(ABOUT THIS TASK):
Without including any images, please transcribe all the lines below exactly.

(RAW DATA):
::::::::::
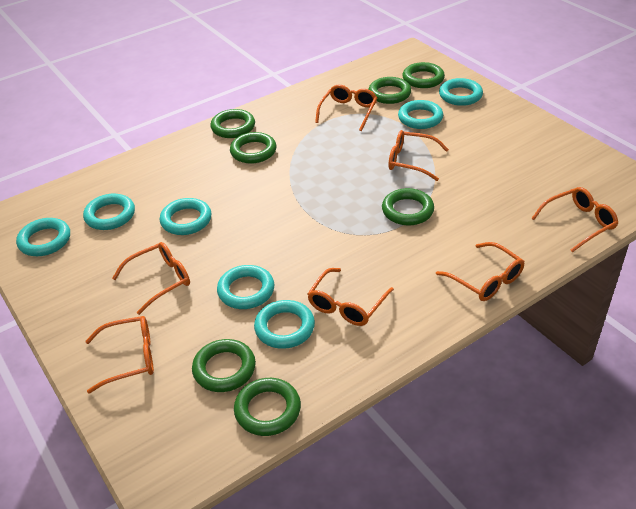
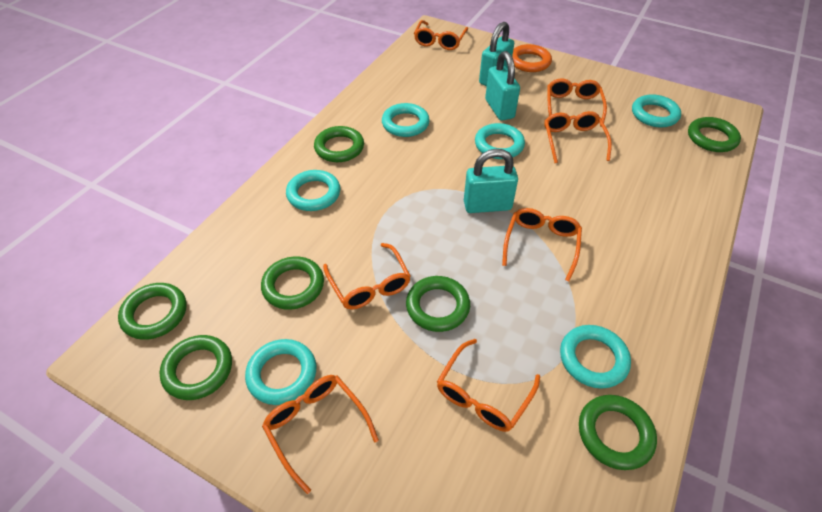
orange ring: 0 -> 1
turquoise padlock: 0 -> 3
turquoise ring: 7 -> 6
::::::::::
(RESPONSE TO THE EXERCISE):
orange ring: 0 -> 1
turquoise padlock: 0 -> 3
turquoise ring: 7 -> 6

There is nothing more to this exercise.